***** Material provided
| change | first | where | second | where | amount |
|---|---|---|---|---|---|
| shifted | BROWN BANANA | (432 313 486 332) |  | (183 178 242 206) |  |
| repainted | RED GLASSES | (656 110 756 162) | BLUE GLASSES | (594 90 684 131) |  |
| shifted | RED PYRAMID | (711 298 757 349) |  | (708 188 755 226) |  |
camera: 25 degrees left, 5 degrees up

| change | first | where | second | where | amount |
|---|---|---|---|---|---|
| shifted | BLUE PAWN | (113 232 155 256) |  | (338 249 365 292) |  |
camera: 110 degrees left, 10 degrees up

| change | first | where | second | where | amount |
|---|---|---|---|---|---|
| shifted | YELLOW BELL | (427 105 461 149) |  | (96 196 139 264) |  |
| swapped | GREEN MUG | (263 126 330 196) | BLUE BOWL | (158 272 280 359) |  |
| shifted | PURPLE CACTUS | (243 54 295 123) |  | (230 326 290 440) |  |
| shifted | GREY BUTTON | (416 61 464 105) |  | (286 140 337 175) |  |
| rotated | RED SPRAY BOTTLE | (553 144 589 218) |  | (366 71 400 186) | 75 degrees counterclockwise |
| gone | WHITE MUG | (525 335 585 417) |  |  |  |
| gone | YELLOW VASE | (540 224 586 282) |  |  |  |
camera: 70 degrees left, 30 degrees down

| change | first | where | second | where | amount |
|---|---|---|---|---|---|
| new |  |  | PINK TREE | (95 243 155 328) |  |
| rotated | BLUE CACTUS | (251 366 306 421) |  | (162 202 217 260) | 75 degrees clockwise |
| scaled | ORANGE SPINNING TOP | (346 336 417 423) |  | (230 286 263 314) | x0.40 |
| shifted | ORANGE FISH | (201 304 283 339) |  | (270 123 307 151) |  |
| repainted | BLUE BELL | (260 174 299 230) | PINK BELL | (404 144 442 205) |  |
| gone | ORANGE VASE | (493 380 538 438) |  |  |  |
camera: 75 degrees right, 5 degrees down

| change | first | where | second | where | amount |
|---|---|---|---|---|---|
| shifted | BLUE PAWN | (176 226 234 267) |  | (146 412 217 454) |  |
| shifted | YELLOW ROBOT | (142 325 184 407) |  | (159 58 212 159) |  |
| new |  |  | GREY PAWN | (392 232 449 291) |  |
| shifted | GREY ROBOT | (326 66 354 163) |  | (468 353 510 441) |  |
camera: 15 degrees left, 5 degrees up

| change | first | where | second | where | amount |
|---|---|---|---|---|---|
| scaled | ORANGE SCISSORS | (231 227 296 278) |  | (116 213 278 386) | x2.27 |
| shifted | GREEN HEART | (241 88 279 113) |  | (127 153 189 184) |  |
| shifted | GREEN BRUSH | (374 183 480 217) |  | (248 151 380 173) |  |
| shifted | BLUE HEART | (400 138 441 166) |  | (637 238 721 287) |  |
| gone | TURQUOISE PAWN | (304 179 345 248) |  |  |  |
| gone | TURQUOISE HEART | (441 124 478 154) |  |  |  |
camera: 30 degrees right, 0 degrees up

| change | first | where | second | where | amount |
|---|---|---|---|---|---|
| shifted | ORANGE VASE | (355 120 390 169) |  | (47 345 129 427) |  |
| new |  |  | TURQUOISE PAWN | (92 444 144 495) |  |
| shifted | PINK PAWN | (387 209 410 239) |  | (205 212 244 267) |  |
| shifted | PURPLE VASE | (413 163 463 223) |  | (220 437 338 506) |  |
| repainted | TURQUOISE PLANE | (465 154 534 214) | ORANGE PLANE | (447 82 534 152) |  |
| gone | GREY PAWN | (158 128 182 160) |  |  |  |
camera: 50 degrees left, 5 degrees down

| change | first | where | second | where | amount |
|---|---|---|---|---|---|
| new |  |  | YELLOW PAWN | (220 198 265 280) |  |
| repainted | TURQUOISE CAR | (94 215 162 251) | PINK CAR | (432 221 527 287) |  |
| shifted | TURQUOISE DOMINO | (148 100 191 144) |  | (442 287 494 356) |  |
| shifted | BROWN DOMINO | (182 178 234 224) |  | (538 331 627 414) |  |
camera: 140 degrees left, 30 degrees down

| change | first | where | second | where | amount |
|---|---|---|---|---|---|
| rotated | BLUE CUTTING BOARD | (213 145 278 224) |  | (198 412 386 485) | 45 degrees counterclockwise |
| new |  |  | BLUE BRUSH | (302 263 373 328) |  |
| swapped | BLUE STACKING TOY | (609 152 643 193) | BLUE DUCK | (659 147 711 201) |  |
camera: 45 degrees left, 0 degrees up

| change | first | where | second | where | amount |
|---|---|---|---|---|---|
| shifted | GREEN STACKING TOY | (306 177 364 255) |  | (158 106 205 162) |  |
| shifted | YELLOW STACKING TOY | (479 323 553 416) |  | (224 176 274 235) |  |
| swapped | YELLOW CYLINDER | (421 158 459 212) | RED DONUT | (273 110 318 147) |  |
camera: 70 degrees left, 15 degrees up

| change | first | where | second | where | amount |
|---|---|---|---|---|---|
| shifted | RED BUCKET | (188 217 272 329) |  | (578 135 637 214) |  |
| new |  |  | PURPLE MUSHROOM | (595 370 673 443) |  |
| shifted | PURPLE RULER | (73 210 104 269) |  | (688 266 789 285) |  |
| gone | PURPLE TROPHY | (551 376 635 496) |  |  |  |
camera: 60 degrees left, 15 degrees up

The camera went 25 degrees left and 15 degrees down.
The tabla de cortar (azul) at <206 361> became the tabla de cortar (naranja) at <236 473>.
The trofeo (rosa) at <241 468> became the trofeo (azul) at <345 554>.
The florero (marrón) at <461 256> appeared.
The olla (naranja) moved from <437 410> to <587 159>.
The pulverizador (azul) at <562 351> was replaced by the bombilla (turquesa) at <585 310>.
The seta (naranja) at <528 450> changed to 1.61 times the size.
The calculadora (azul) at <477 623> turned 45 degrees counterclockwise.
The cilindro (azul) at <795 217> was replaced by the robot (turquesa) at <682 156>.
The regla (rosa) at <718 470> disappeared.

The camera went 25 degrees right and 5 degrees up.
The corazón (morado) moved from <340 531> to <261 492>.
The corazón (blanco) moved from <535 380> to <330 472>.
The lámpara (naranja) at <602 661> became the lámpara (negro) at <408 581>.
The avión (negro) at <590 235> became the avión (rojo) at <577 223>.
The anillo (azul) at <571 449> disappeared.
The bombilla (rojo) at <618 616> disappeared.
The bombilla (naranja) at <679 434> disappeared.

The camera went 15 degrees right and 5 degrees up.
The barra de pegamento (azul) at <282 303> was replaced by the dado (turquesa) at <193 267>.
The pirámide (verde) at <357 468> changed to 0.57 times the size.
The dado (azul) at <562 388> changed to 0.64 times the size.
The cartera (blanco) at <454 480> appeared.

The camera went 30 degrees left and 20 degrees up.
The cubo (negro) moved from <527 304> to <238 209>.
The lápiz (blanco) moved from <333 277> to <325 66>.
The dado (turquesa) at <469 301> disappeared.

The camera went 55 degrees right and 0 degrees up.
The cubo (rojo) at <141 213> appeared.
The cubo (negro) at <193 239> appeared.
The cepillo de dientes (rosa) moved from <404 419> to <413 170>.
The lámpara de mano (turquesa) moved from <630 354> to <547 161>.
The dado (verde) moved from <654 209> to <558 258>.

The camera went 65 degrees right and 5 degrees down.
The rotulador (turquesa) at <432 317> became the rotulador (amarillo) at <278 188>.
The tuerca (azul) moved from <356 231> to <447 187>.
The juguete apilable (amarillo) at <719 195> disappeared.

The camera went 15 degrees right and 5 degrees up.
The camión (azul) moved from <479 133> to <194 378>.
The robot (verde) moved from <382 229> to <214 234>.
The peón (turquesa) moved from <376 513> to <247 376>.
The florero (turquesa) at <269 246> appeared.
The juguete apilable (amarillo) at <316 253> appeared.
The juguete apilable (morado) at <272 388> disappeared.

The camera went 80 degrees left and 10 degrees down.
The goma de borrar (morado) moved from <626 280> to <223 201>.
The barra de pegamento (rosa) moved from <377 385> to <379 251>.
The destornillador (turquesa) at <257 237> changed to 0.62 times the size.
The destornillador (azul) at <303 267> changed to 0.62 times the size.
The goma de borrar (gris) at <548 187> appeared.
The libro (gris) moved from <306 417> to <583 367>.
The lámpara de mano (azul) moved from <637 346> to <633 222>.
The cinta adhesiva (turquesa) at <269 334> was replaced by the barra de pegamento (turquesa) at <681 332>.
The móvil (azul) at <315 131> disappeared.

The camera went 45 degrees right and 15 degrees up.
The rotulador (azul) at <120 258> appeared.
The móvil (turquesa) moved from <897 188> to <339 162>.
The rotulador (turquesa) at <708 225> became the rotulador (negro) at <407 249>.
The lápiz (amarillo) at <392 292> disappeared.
**********
■ Problem details:
Your reply is to repeat, unchanged, the lines above running from the one with "The pulverizador (azul)" up to and including the one with "The cilindro (azul)".

■ Output:
The pulverizador (azul) at <562 351> was replaced by the bombilla (turquesa) at <585 310>.
The seta (naranja) at <528 450> changed to 1.61 times the size.
The calculadora (azul) at <477 623> turned 45 degrees counterclockwise.
The cilindro (azul) at <795 217> was replaced by the robot (turquesa) at <682 156>.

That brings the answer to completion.